▶ **TASK BRIEF**: What you return should be the complete listing, unchanged, with no pictures in it.

== MATERIALS PROVIDED

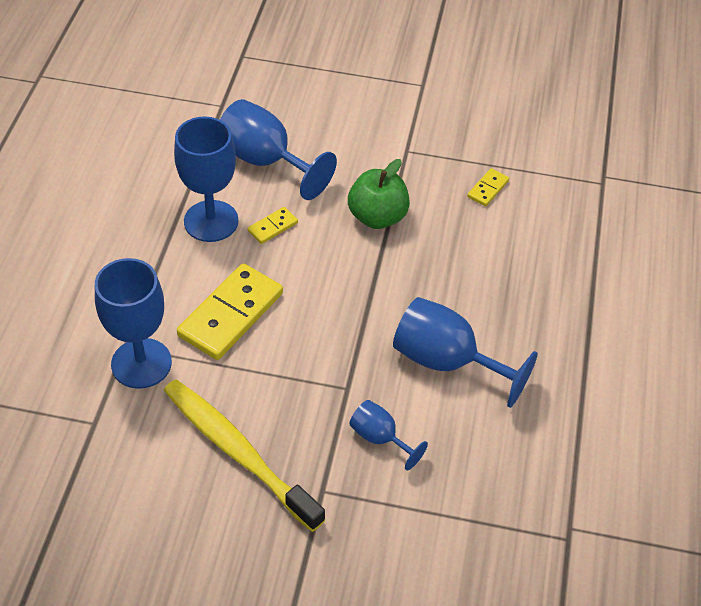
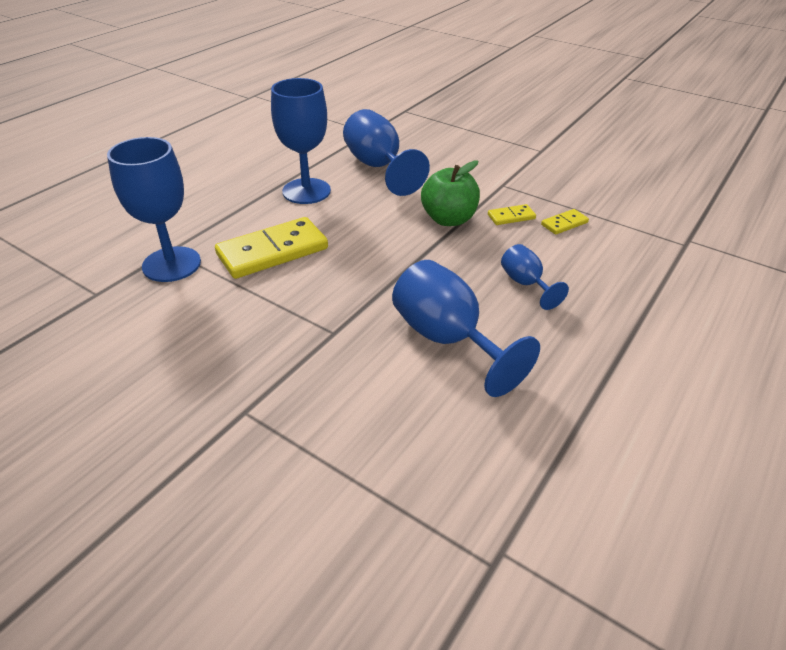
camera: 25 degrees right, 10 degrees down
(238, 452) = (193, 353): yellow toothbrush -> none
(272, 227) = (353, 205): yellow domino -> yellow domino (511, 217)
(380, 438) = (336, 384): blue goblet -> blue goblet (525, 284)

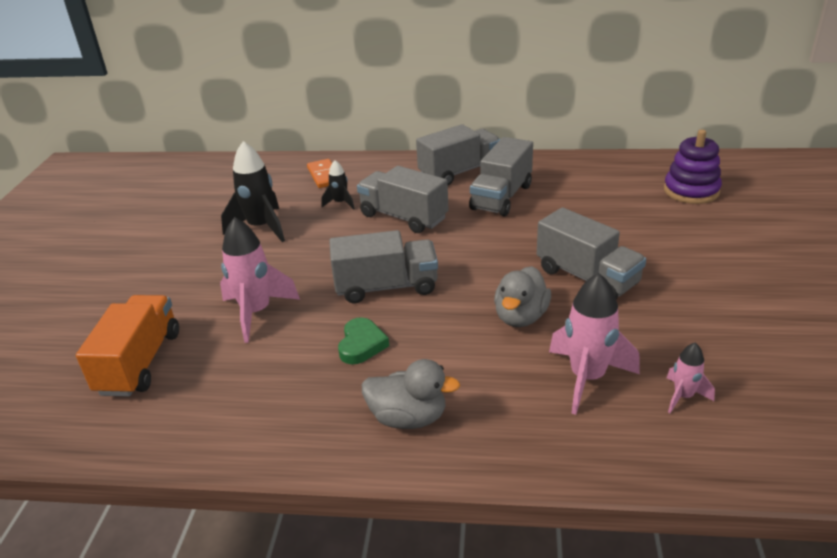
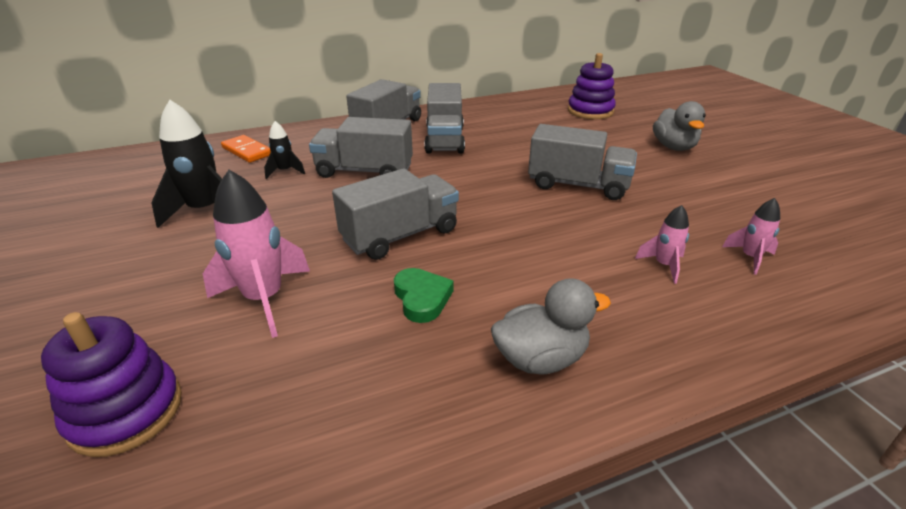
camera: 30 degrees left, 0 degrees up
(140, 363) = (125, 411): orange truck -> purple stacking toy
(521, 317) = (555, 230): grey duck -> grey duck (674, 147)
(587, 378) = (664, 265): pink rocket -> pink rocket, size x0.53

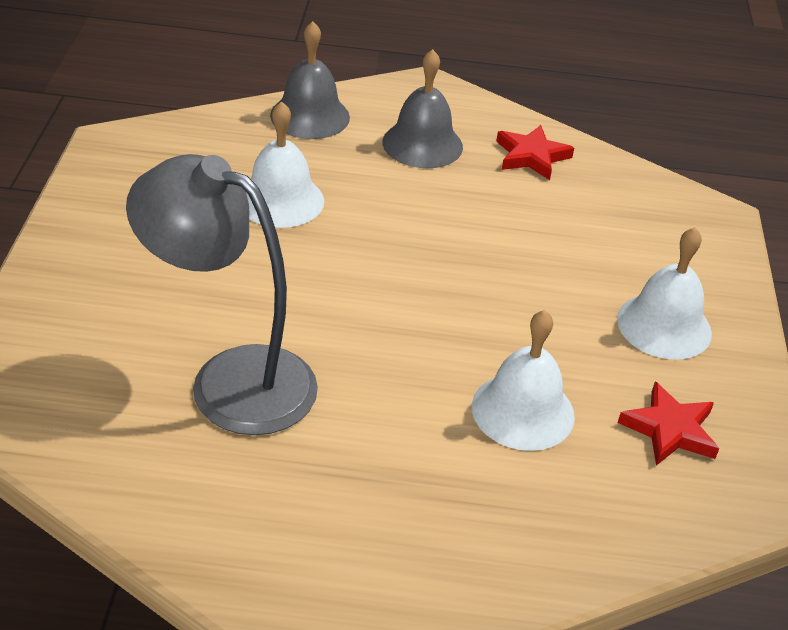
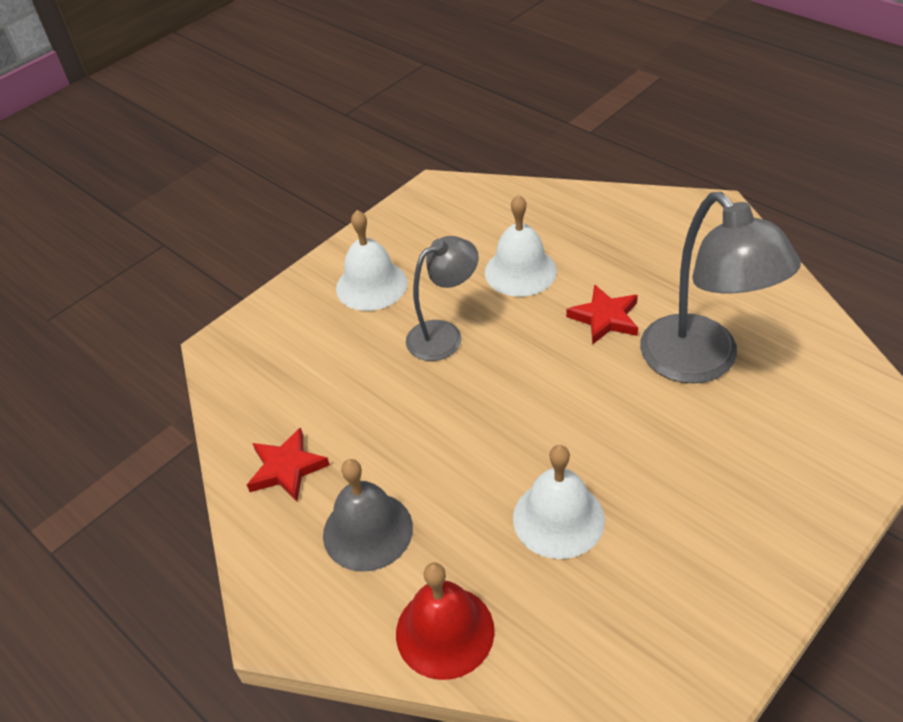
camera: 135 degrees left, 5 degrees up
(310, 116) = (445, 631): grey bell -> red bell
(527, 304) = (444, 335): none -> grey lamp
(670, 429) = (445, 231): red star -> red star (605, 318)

====

▶ **ANSWER TO THE PROBLEM**:
camera: 25 degrees right, 10 degrees down
(238, 452) = (193, 353): yellow toothbrush -> none
(272, 227) = (353, 205): yellow domino -> yellow domino (511, 217)
(380, 438) = (336, 384): blue goblet -> blue goblet (525, 284)

camera: 30 degrees left, 0 degrees up
(140, 363) = (125, 411): orange truck -> purple stacking toy
(521, 317) = (555, 230): grey duck -> grey duck (674, 147)
(587, 378) = (664, 265): pink rocket -> pink rocket, size x0.53

camera: 135 degrees left, 5 degrees up
(310, 116) = (445, 631): grey bell -> red bell
(527, 304) = (444, 335): none -> grey lamp
(670, 429) = (445, 231): red star -> red star (605, 318)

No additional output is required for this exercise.